++++ RECORD LIST ++++

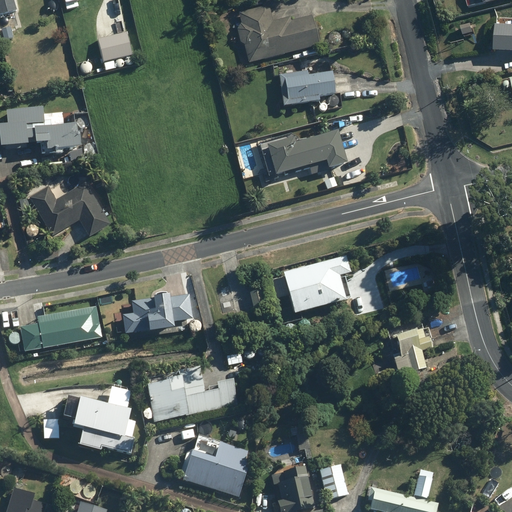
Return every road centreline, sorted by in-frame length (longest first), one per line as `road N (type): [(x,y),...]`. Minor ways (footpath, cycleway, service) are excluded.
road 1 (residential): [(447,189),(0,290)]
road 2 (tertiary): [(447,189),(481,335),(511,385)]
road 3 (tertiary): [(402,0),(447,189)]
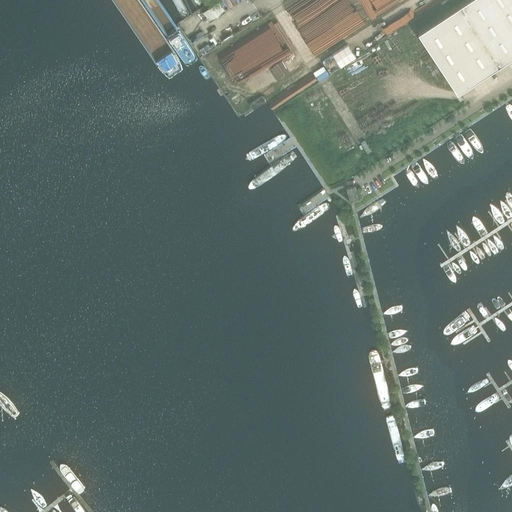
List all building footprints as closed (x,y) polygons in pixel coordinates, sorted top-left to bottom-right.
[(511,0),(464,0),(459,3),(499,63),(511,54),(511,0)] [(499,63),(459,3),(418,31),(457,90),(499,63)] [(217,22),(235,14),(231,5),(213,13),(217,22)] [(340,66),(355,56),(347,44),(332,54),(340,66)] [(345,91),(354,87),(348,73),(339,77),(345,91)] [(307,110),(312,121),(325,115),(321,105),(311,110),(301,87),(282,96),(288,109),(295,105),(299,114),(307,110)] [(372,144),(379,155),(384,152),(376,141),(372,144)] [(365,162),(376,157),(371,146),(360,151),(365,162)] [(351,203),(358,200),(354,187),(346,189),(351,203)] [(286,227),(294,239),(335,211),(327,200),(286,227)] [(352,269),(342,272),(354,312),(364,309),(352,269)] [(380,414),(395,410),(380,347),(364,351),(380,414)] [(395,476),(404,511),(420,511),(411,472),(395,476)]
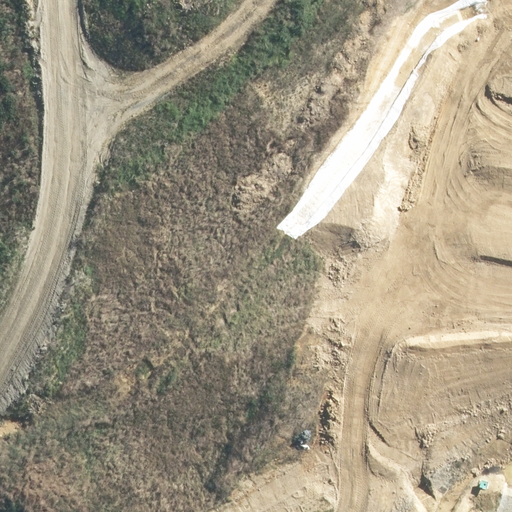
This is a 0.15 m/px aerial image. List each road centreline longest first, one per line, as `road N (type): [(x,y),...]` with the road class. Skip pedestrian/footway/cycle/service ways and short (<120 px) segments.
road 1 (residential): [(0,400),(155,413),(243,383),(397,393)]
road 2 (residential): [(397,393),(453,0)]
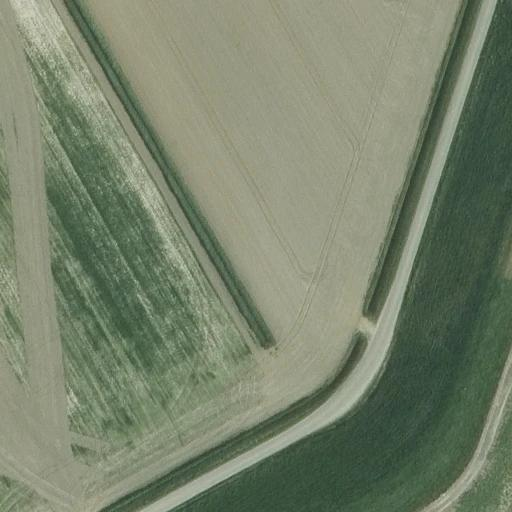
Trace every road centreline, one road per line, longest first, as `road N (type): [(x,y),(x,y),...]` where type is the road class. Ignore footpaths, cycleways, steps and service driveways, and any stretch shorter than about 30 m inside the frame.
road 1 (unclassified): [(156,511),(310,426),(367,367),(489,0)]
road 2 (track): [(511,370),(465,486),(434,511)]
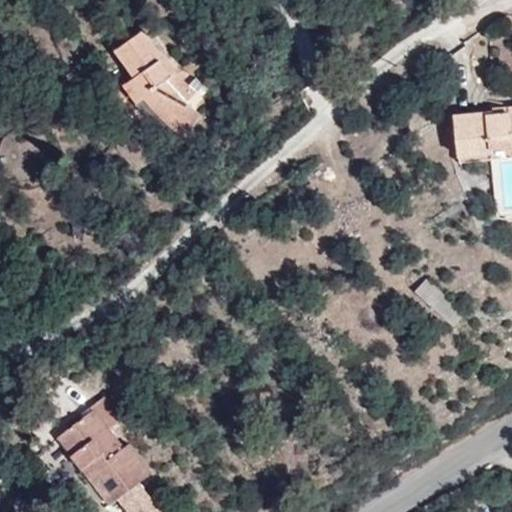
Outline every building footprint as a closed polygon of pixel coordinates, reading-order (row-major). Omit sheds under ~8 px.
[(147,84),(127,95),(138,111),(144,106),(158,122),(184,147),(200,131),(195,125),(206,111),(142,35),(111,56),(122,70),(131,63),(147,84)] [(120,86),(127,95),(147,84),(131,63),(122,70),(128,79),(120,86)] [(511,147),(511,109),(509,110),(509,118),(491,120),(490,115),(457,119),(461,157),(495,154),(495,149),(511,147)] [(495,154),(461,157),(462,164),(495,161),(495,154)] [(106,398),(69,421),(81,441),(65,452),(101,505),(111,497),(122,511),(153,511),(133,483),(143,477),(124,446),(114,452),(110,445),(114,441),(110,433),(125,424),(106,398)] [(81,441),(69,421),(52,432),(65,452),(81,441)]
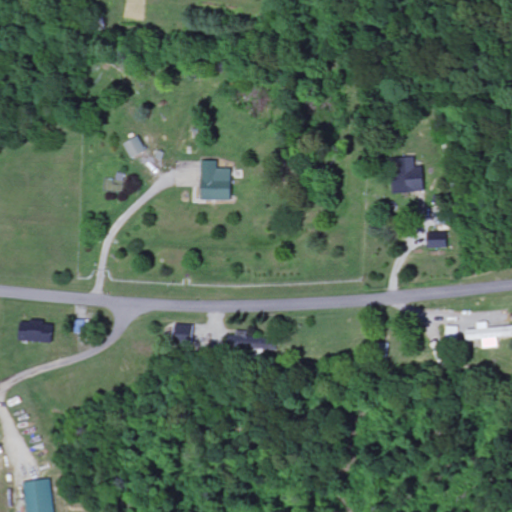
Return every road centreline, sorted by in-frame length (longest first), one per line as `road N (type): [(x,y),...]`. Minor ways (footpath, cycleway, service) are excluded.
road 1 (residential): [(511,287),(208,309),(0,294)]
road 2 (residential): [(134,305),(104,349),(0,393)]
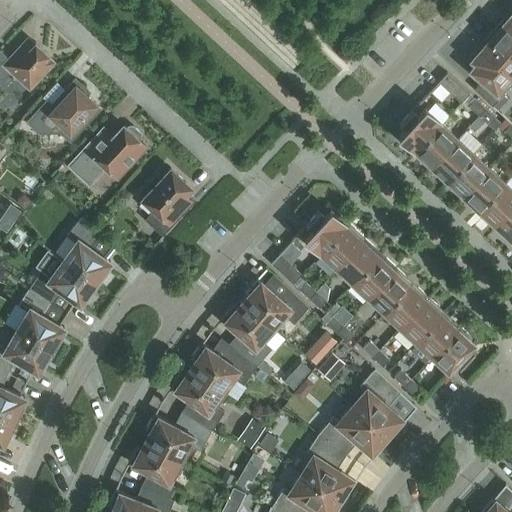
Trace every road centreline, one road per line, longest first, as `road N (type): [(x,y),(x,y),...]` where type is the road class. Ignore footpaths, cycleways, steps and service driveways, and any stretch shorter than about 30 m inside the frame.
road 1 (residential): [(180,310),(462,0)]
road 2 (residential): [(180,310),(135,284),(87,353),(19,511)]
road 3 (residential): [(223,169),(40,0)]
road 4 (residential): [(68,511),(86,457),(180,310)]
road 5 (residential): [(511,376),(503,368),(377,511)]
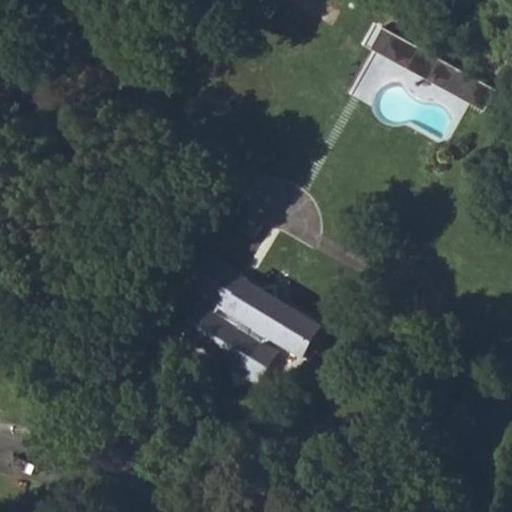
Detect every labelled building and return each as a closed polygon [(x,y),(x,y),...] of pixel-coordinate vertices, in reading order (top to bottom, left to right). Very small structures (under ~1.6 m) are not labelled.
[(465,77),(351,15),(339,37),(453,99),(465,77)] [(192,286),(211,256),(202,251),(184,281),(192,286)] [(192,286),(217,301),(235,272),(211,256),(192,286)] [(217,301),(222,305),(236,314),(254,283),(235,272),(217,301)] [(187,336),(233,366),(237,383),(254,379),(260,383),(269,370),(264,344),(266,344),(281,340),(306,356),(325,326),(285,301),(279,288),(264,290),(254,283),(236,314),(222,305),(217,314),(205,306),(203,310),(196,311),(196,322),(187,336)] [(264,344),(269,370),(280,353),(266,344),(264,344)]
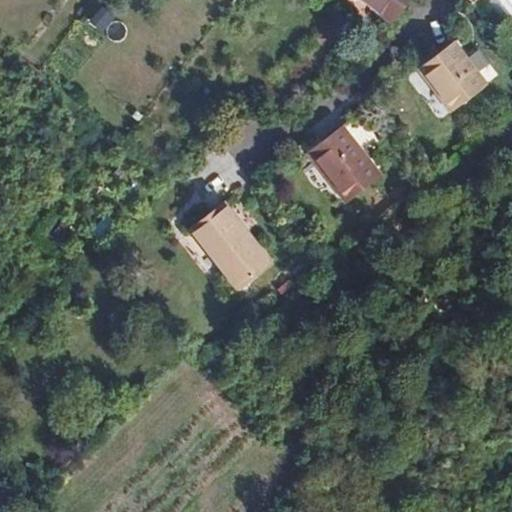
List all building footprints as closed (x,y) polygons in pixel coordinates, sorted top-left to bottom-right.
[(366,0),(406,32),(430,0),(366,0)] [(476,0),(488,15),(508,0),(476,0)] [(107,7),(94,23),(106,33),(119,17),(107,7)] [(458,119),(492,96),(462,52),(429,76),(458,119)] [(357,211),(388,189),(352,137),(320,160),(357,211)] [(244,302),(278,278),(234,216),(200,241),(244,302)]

++++

→ **SET EXERCISE**
Convert every line of the items above into a JSON list of strings, one string per line, leaving out blank lines and the pictures.

→ **SOLUTION FOR THIS PROBLEM**
[
  "Return every road centreline, sorted by in-frame length (longest first), one per line as `road N (type): [(x,y),...]`. Minor ways (footpath, cycleway, service) are excluded.",
  "road 1 (residential): [(447,189),(0,290)]",
  "road 2 (tertiary): [(447,189),(481,335),(511,385)]",
  "road 3 (tertiary): [(402,0),(447,189)]",
  "List all building footprints as closed (x,y) polygons in pixel coordinates, sorted top-left to bottom-right.",
  "[(511,0),(464,0),(459,3),(499,63),(511,54),(511,0)] [(499,63),(459,3),(418,31),(457,90),(499,63)] [(217,22),(235,14),(231,5),(213,13),(217,22)] [(340,66),(355,56),(347,44),(332,54),(340,66)] [(345,91),(354,87),(348,73),(339,77),(345,91)] [(307,110),(312,121),(325,115),(321,105),(311,110),(301,87),(282,96),(288,109),(295,105),(299,114),(307,110)] [(372,144),(379,155),(384,152),(376,141),(372,144)] [(365,162),(376,157),(371,146),(360,151),(365,162)] [(351,203),(358,200),(354,187),(346,189),(351,203)] [(286,227),(294,239),(335,211),(327,200),(286,227)] [(352,269),(342,272),(354,312),(364,309),(352,269)] [(380,414),(395,410),(380,347),(364,351),(380,414)] [(395,476),(404,511),(420,511),(411,472),(395,476)]",
  "This is a 0.15 m/px aerial image. List each road centreline longest first, one per line, as `road N (type): [(x,y),...]` with the road class. Skip pedestrian/footway/cycle/service ways and short (<120 px) segments.",
  "road 1 (residential): [(0,400),(155,413),(243,383),(397,393)]",
  "road 2 (residential): [(397,393),(453,0)]",
  "Trace every road centreline, one road per line, longest first, as `road N (type): [(x,y),(x,y),...]` where type is the road class. Ignore footpaths, cycleways, steps and service driveways, and any stretch shorter than about 30 m inside the frame.",
  "road 1 (unclassified): [(156,511),(310,426),(367,367),(489,0)]",
  "road 2 (track): [(511,370),(465,486),(434,511)]",
  "Outline every building footprint as a closed polygon of pixel coordinates, reading-order (row-major). Omit sheds under ~8 px.",
  "[(147,84),(127,95),(138,111),(144,106),(158,122),(184,147),(200,131),(195,125),(206,111),(142,35),(111,56),(122,70),(131,63),(147,84)] [(120,86),(127,95),(147,84),(131,63),(122,70),(128,79),(120,86)] [(511,147),(511,109),(509,110),(509,118),(491,120),(490,115),(457,119),(461,157),(495,154),(495,149),(511,147)] [(495,154),(461,157),(462,164),(495,161),(495,154)] [(106,398),(69,421),(81,441),(65,452),(101,505),(111,497),(122,511),(153,511),(133,483),(143,477),(124,446),(114,452),(110,445),(114,441),(110,433),(125,424),(106,398)] [(81,441),(69,421),(52,432),(65,452),(81,441)]",
  "Return every road centreline, sorted by in-frame length (longest first), one per line as `road N (type): [(x,y),...]`. Minor ways (footpath, cycleway, service) are excluded.",
  "road 1 (residential): [(511,287),(208,309),(0,294)]",
  "road 2 (residential): [(134,305),(104,349),(0,393)]",
  "Trace every road centreline, one road per line, longest first, as `road N (type): [(x,y),(x,y),...]` where type is the road class. Ignore footpaths, cycleways, steps and service driveways, and any stretch shorter than about 30 m inside the frame.",
  "road 1 (residential): [(180,310),(462,0)]",
  "road 2 (residential): [(180,310),(135,284),(87,353),(19,511)]",
  "road 3 (residential): [(223,169),(40,0)]",
  "road 4 (residential): [(68,511),(86,457),(180,310)]",
  "road 5 (residential): [(511,376),(503,368),(377,511)]",
  "Detect every labelled building and return each as a closed polygon [(x,y),(x,y),...] of pixel-coordinate vertices, in reading order (top to bottom, left to right). Very small structures (under ~1.6 m) are not labelled.",
  "[(465,77),(351,15),(339,37),(453,99),(465,77)] [(192,286),(211,256),(202,251),(184,281),(192,286)] [(192,286),(217,301),(235,272),(211,256),(192,286)] [(217,301),(222,305),(236,314),(254,283),(235,272),(217,301)] [(187,336),(233,366),(237,383),(254,379),(260,383),(269,370),(264,344),(266,344),(281,340),(306,356),(325,326),(285,301),(279,288),(264,290),(254,283),(236,314),(222,305),(217,314),(205,306),(203,310),(196,311),(196,322),(187,336)] [(264,344),(269,370),(280,353),(266,344),(264,344)]",
  "List all building footprints as closed (x,y) polygons in pixel coordinates, sorted top-left to bottom-right.",
  "[(366,0),(406,32),(430,0),(366,0)] [(476,0),(488,15),(508,0),(476,0)] [(107,7),(94,23),(106,33),(119,17),(107,7)] [(458,119),(492,96),(462,52),(429,76),(458,119)] [(357,211),(388,189),(352,137),(320,160),(357,211)] [(244,302),(278,278),(234,216),(200,241),(244,302)]"
]